• Task
Within the records below is a range that opens at the line with "lime brick C1:C2" and closes at the line with "none -> orange plate B7:C7 level 1". Return that range word for word, both ends included, and only that range.
---- Records for processing
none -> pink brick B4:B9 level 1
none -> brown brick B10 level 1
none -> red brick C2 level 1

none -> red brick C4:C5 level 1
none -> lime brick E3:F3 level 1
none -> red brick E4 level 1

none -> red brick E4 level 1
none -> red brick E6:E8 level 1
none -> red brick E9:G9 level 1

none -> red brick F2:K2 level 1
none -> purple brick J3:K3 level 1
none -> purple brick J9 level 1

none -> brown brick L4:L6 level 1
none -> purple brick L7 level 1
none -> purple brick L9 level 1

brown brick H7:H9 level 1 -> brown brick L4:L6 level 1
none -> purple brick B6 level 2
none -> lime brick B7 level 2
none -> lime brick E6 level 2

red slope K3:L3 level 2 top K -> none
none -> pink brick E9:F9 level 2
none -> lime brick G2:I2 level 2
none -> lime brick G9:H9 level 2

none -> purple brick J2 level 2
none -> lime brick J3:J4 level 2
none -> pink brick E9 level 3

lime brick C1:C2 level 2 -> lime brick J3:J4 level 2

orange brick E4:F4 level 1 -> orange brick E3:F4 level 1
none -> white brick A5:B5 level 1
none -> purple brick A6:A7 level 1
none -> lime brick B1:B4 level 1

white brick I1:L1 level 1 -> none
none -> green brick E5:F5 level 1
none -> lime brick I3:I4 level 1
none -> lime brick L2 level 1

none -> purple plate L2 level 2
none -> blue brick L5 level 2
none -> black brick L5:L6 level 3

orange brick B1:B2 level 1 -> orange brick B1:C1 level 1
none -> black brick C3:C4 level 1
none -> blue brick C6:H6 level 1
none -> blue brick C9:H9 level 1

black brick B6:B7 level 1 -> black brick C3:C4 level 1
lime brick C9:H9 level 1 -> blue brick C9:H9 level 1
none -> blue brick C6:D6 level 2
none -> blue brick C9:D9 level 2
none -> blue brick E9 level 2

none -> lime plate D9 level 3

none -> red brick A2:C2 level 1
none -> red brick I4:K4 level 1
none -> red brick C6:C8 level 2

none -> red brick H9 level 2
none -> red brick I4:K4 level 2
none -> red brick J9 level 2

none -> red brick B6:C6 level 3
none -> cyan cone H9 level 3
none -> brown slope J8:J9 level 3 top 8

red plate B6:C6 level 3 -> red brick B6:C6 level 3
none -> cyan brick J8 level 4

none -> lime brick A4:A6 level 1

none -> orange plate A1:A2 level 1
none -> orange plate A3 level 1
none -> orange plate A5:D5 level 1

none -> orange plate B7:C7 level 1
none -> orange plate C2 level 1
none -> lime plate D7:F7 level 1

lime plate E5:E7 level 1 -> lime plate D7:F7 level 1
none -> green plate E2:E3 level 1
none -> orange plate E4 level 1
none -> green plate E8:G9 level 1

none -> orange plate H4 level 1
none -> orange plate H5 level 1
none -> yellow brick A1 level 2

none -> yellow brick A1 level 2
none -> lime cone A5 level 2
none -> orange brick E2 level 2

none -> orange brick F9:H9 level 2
--------
• Solution for this exercise
lime brick C1:C2 level 2 -> lime brick J3:J4 level 2

orange brick E4:F4 level 1 -> orange brick E3:F4 level 1
none -> white brick A5:B5 level 1
none -> purple brick A6:A7 level 1
none -> lime brick B1:B4 level 1

white brick I1:L1 level 1 -> none
none -> green brick E5:F5 level 1
none -> lime brick I3:I4 level 1
none -> lime brick L2 level 1

none -> purple plate L2 level 2
none -> blue brick L5 level 2
none -> black brick L5:L6 level 3

orange brick B1:B2 level 1 -> orange brick B1:C1 level 1
none -> black brick C3:C4 level 1
none -> blue brick C6:H6 level 1
none -> blue brick C9:H9 level 1

black brick B6:B7 level 1 -> black brick C3:C4 level 1
lime brick C9:H9 level 1 -> blue brick C9:H9 level 1
none -> blue brick C6:D6 level 2
none -> blue brick C9:D9 level 2
none -> blue brick E9 level 2

none -> lime plate D9 level 3

none -> red brick A2:C2 level 1
none -> red brick I4:K4 level 1
none -> red brick C6:C8 level 2

none -> red brick H9 level 2
none -> red brick I4:K4 level 2
none -> red brick J9 level 2

none -> red brick B6:C6 level 3
none -> cyan cone H9 level 3
none -> brown slope J8:J9 level 3 top 8

red plate B6:C6 level 3 -> red brick B6:C6 level 3
none -> cyan brick J8 level 4

none -> lime brick A4:A6 level 1

none -> orange plate A1:A2 level 1
none -> orange plate A3 level 1
none -> orange plate A5:D5 level 1

none -> orange plate B7:C7 level 1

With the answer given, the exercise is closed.